Activity: Without the pictures, output the records below exactly as they are.
====== Task inputs ======
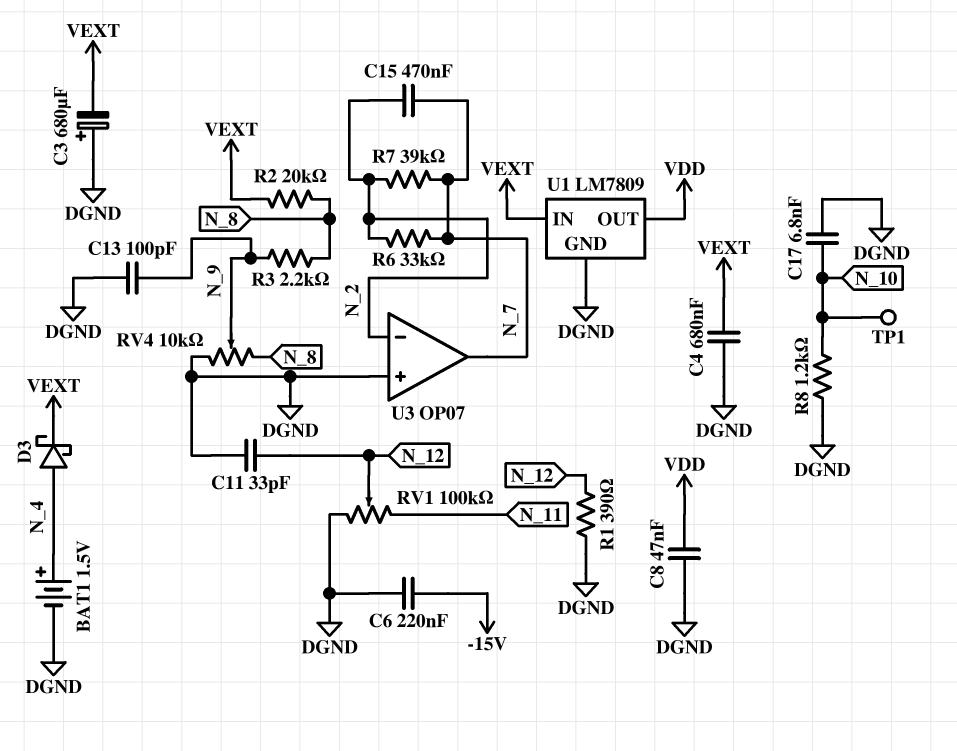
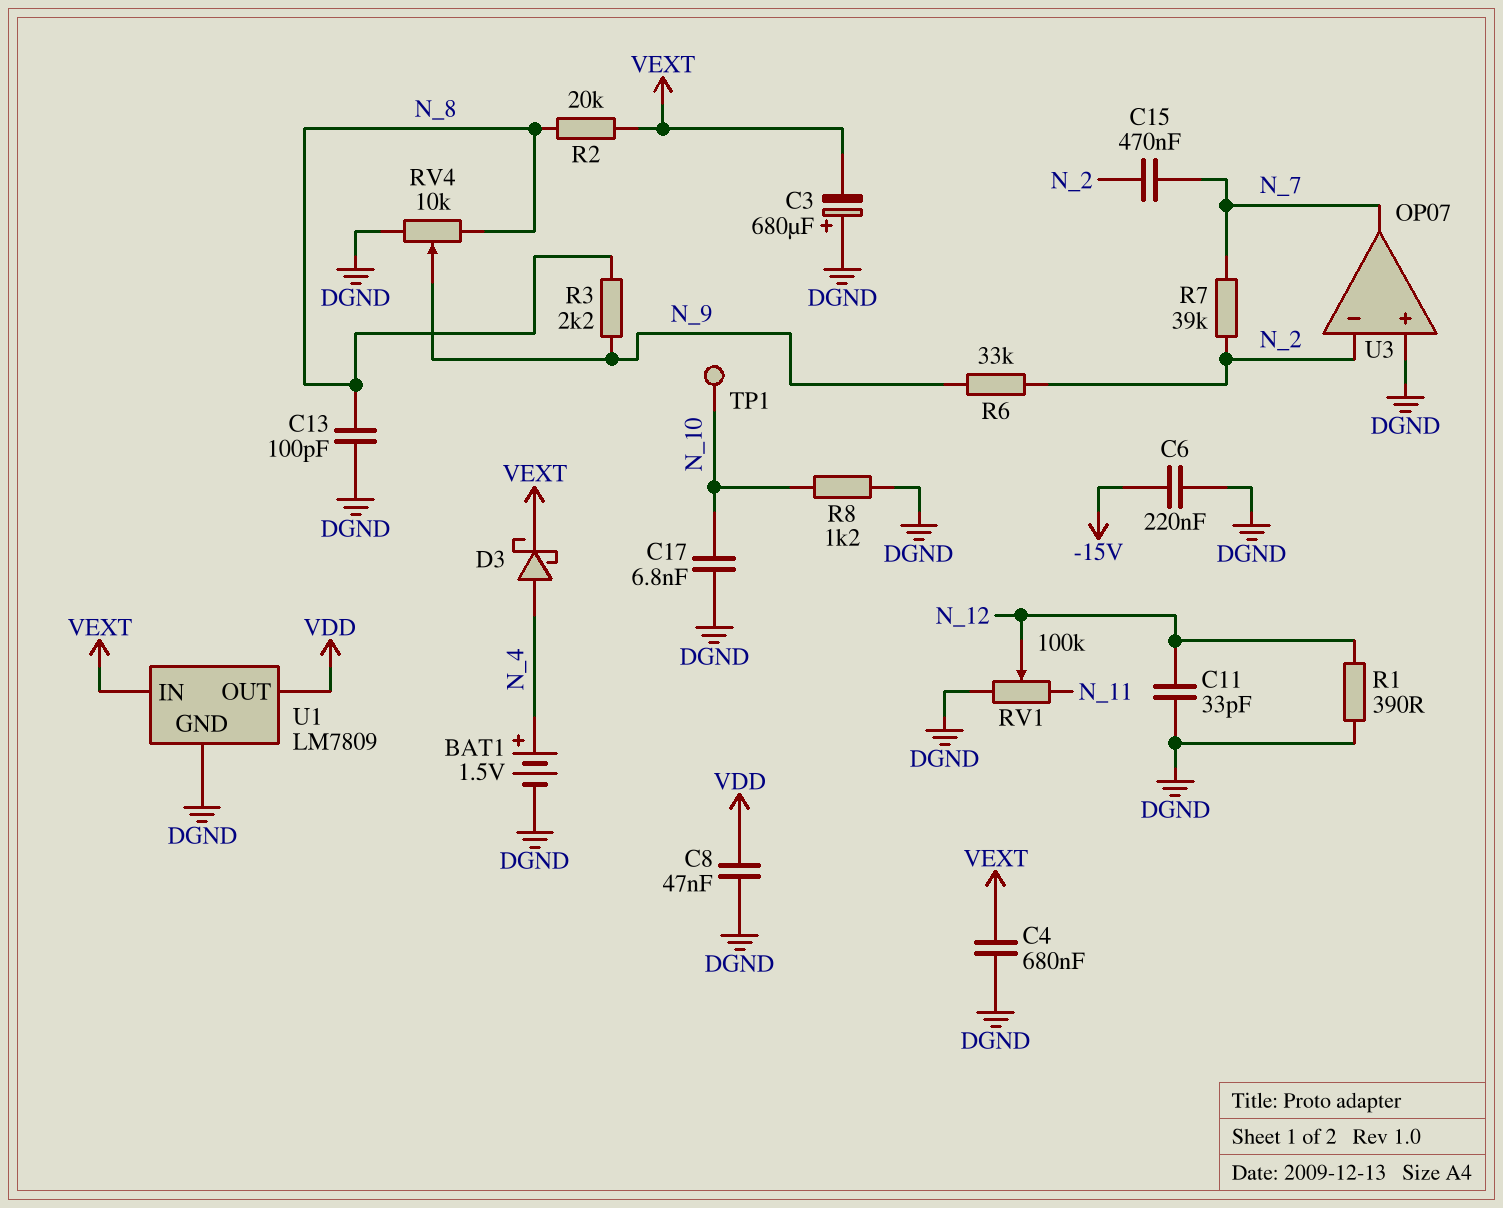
C13: 100pF (DGND, N_9) -> 100pF (DGND, N_8)
R6: 33k (N_2, N_7) -> 33k (N_2, N_9)

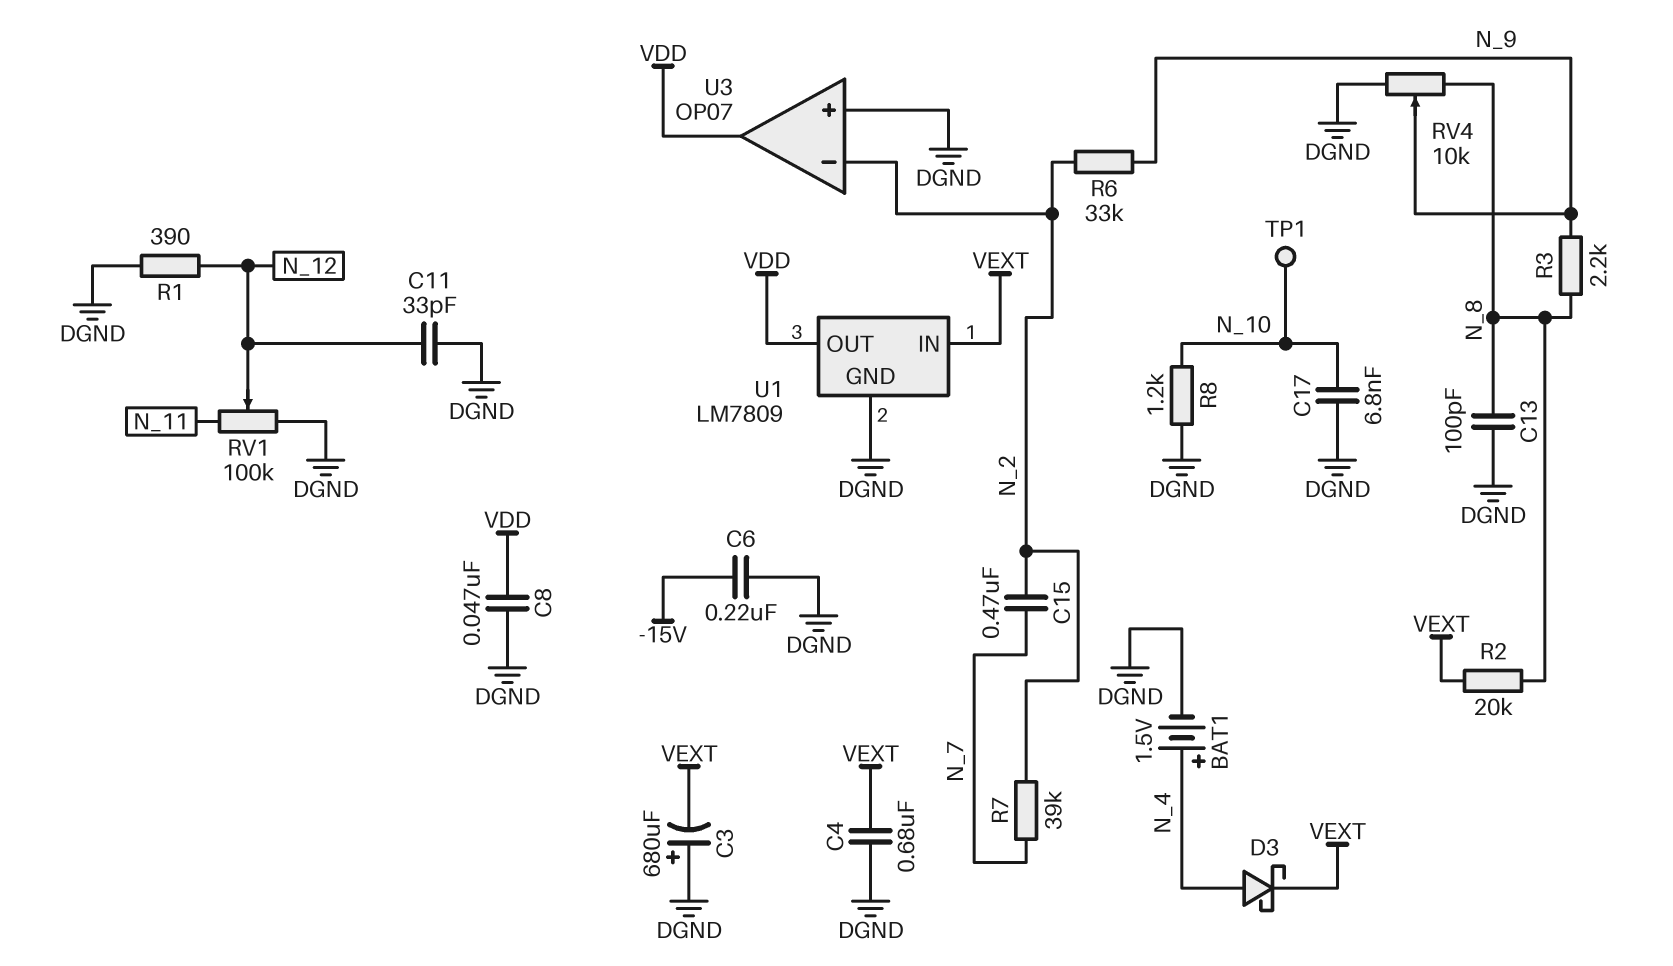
U3 pin out: N_7 -> VDD

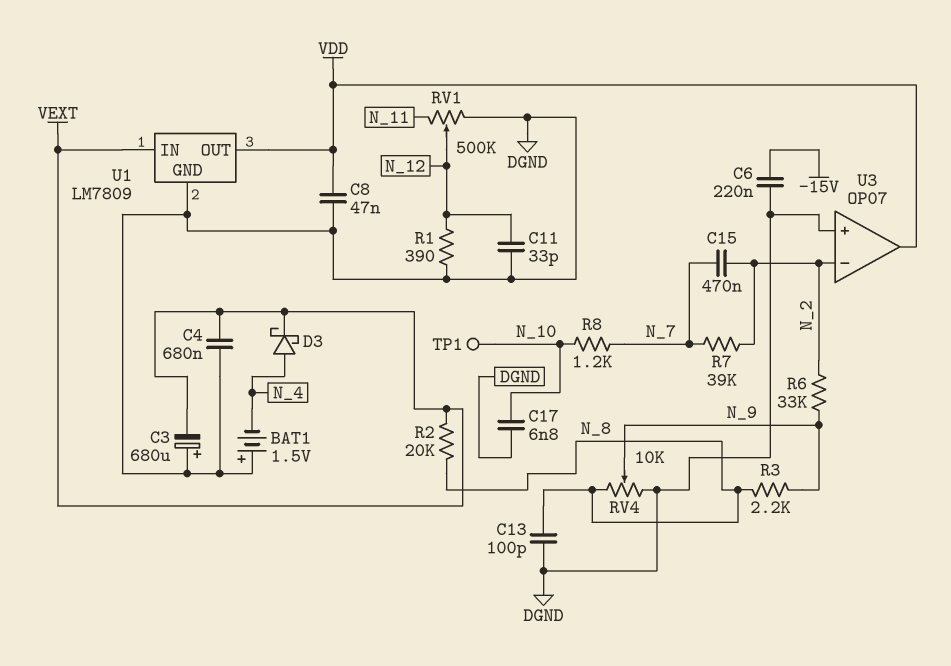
BAT1: 1.5V (plus N_4, minus DGND) -> 1.5V (plus DGND, minus N_4)
R8: 1.2k (DGND, N_10) -> 1.2k (N_7, N_10)
RV1: 100k (DGND, N_11, wiper N_12) -> 500k (DGND, N_11, wiper N_12)

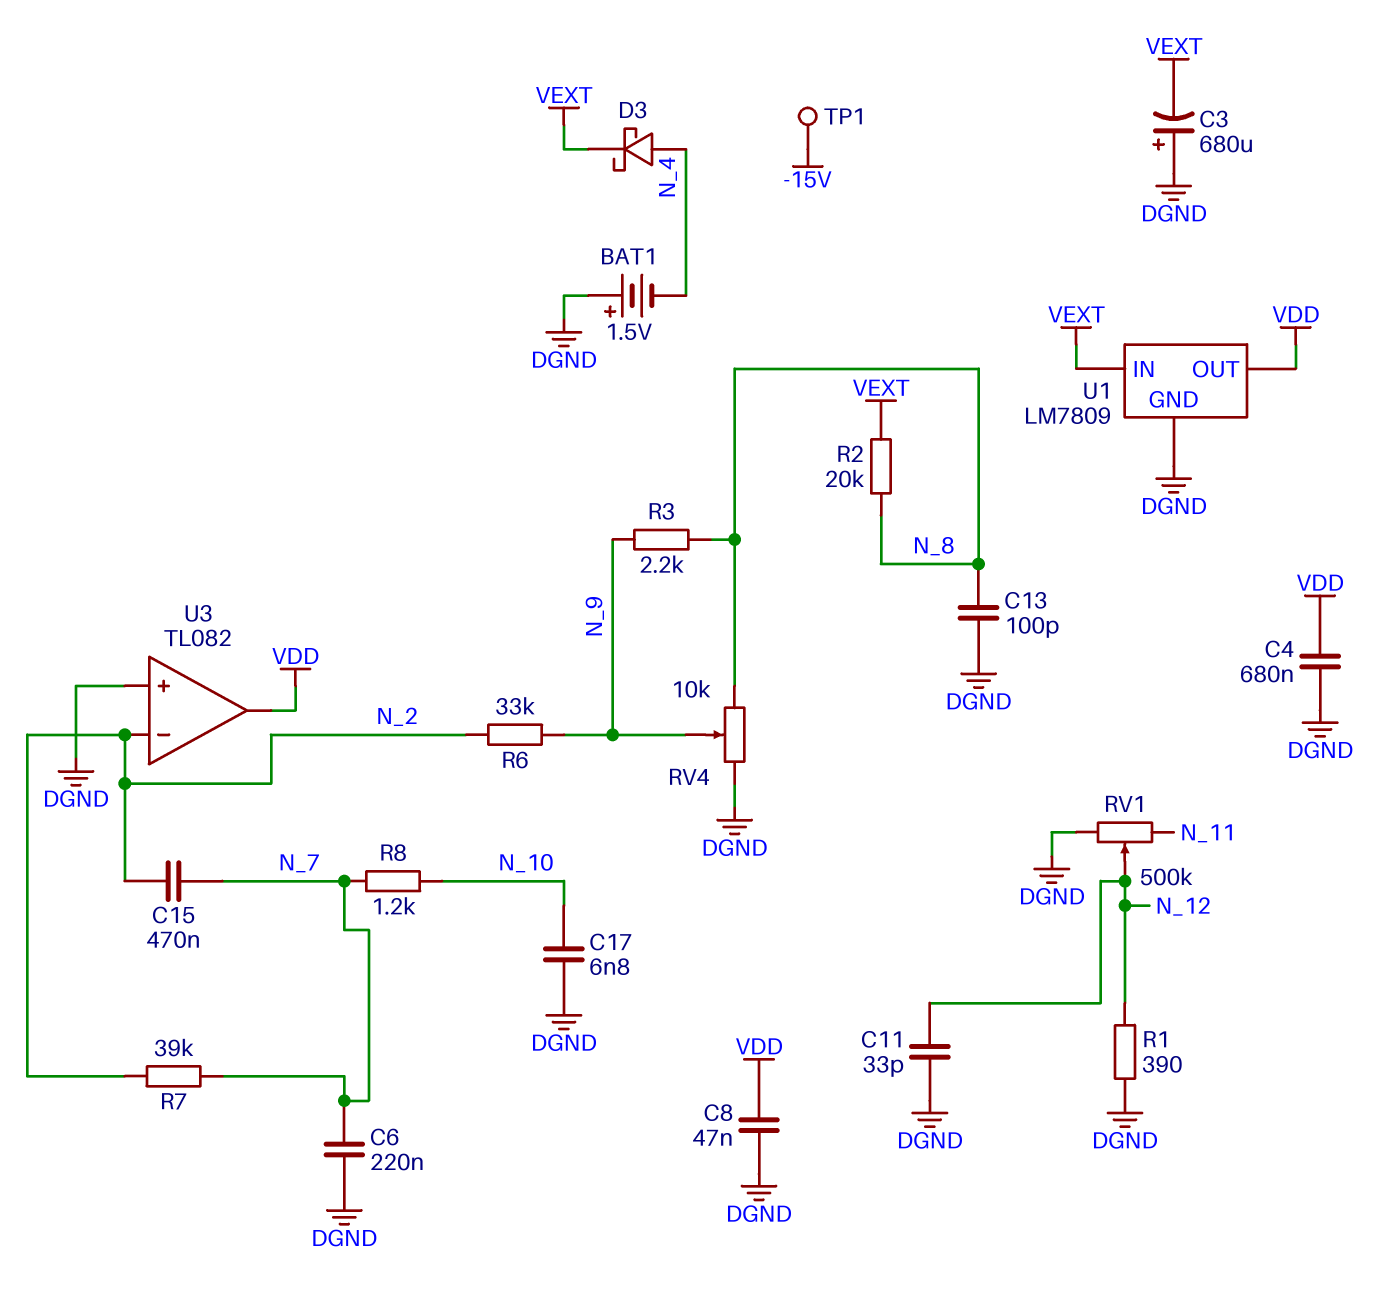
C4: 680nF (DGND, VEXT) -> 680nF (DGND, VDD)
C6: 220nF (-15V, DGND) -> 220nF (DGND, N_7)
TP1: test point (N_10) -> test point (-15V)
U3: OP07 -> TL082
======
Written reply:
C13: 100pF (DGND, N_9) -> 100pF (DGND, N_8)
R6: 33k (N_2, N_7) -> 33k (N_2, N_9)

U3 pin out: N_7 -> VDD

BAT1: 1.5V (plus N_4, minus DGND) -> 1.5V (plus DGND, minus N_4)
R8: 1.2k (DGND, N_10) -> 1.2k (N_7, N_10)
RV1: 100k (DGND, N_11, wiper N_12) -> 500k (DGND, N_11, wiper N_12)

C4: 680nF (DGND, VEXT) -> 680nF (DGND, VDD)
C6: 220nF (-15V, DGND) -> 220nF (DGND, N_7)
TP1: test point (N_10) -> test point (-15V)
U3: OP07 -> TL082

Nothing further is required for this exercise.